• Exercise details: Which lines in the data below contain the word "none"? Return each of them.
☆ ☆ ☆
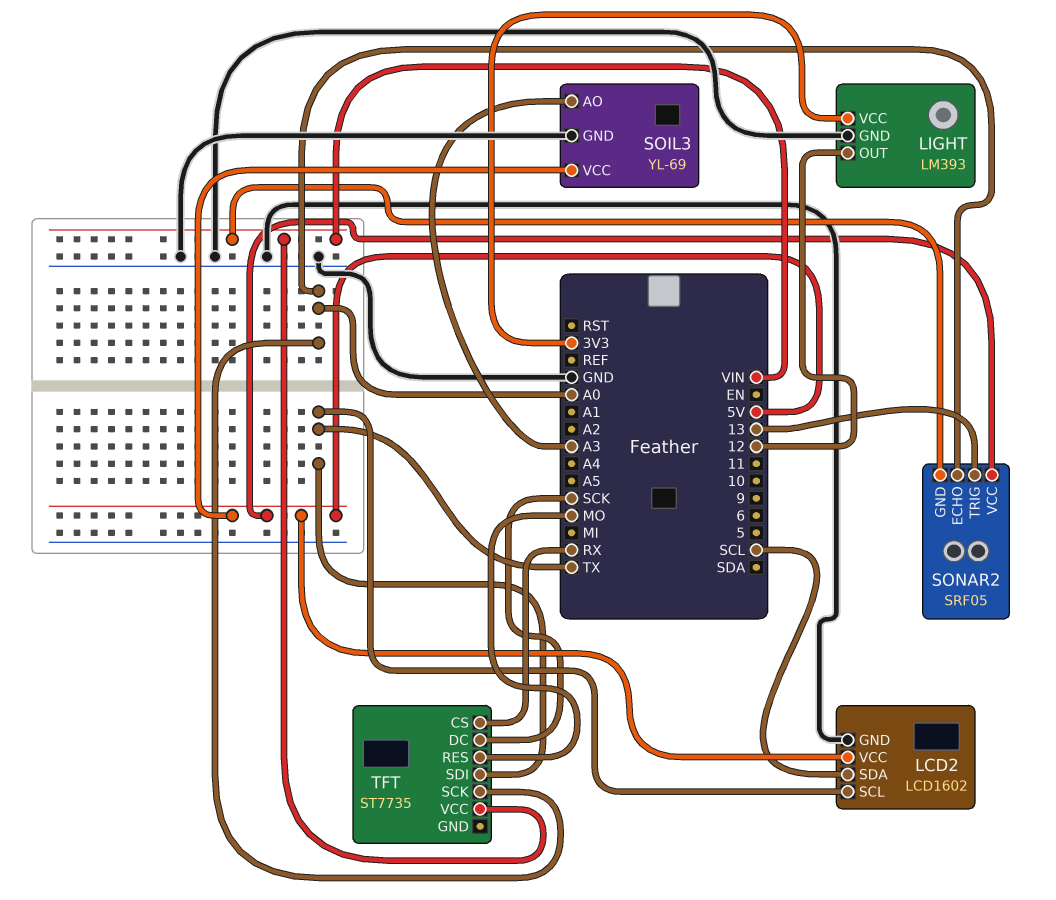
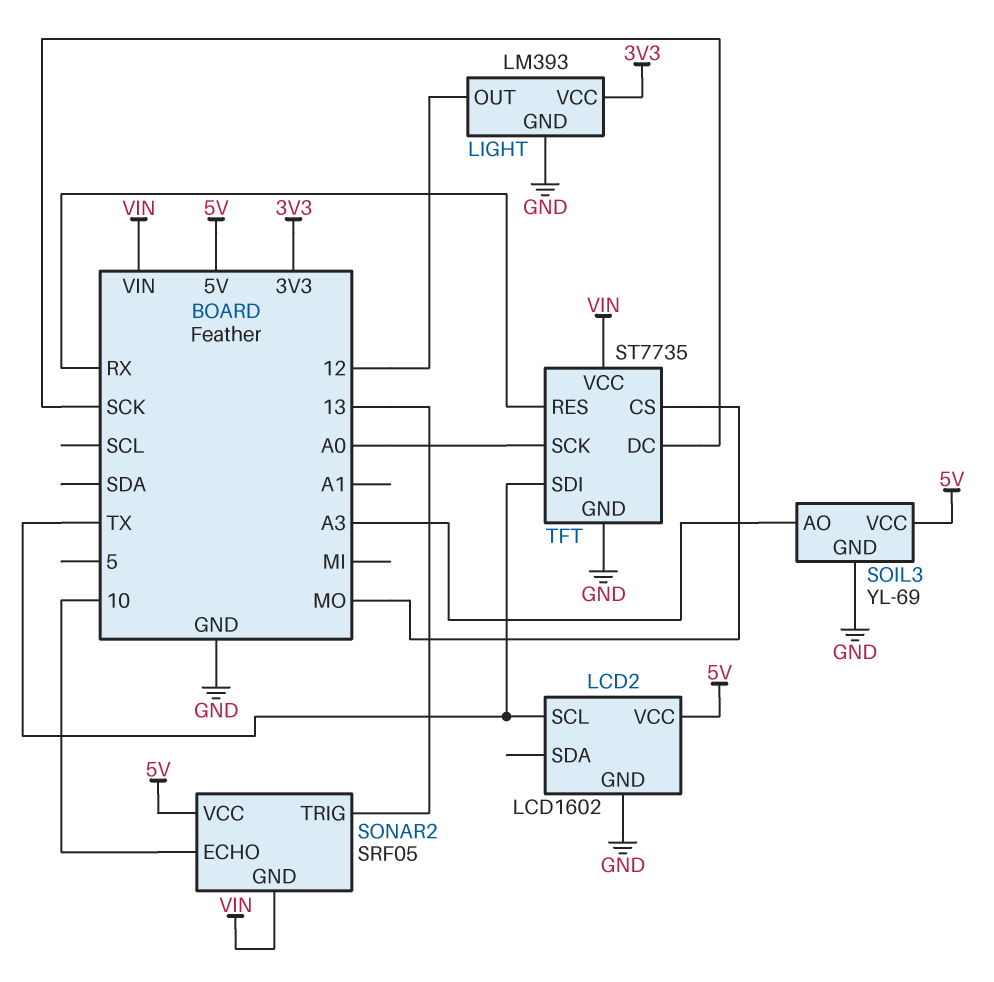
LCD2 pin SDA: SCL -> none
SONAR2 pin ECHO: A0 -> 10
TFT pin CS: RX -> MO
TFT pin GND: none -> GND
TFT pin RES: MO -> RX

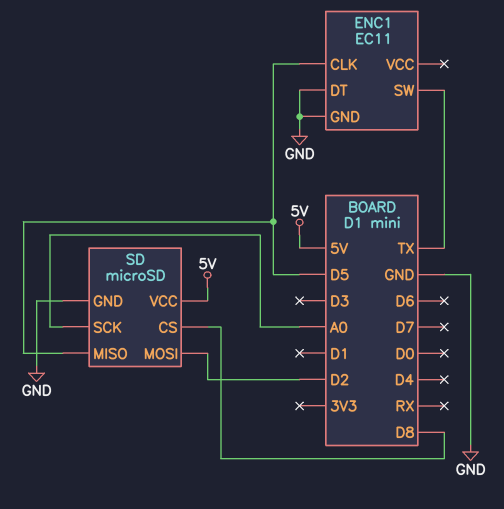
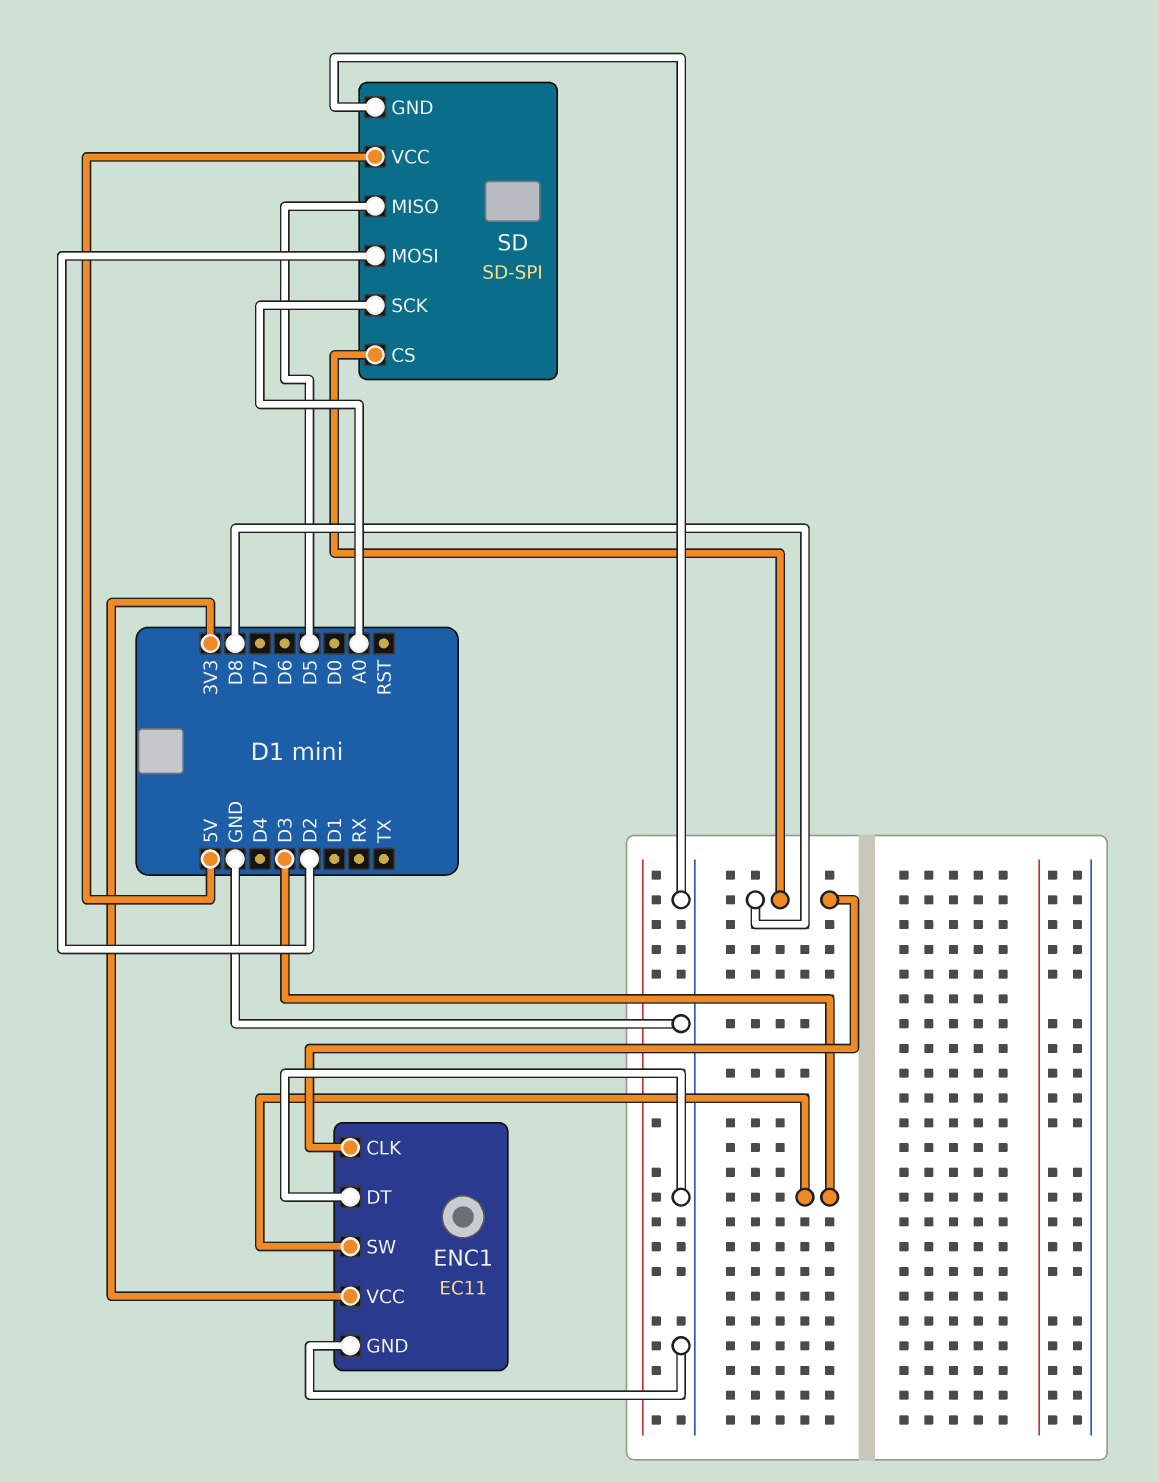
ENC1 pin CLK: D5 -> D8
ENC1 pin SW: TX -> D3
ENC1 pin VCC: none -> 3V3
SD: microSD -> SD-SPI

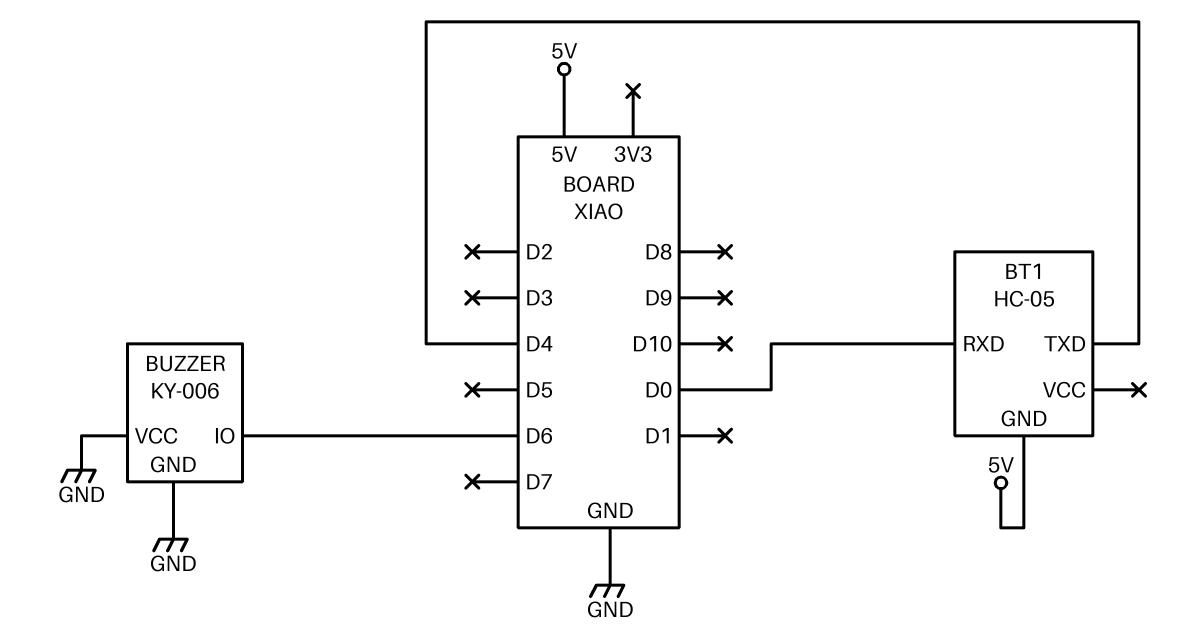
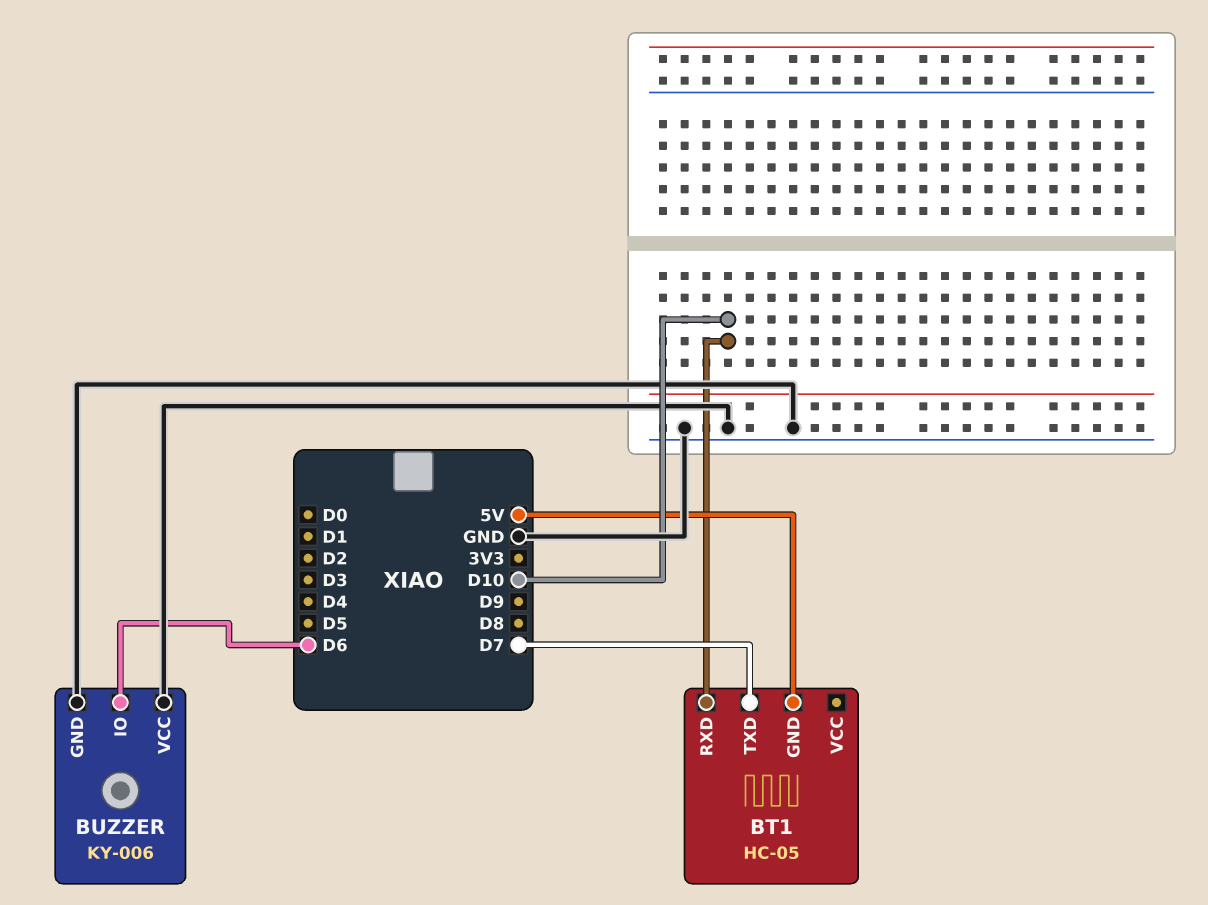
BT1 pin RXD: D0 -> D10
BT1 pin TXD: D4 -> D7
☆ ☆ ☆
• Solution below:
LCD2 pin SDA: SCL -> none
TFT pin GND: none -> GND
ENC1 pin VCC: none -> 3V3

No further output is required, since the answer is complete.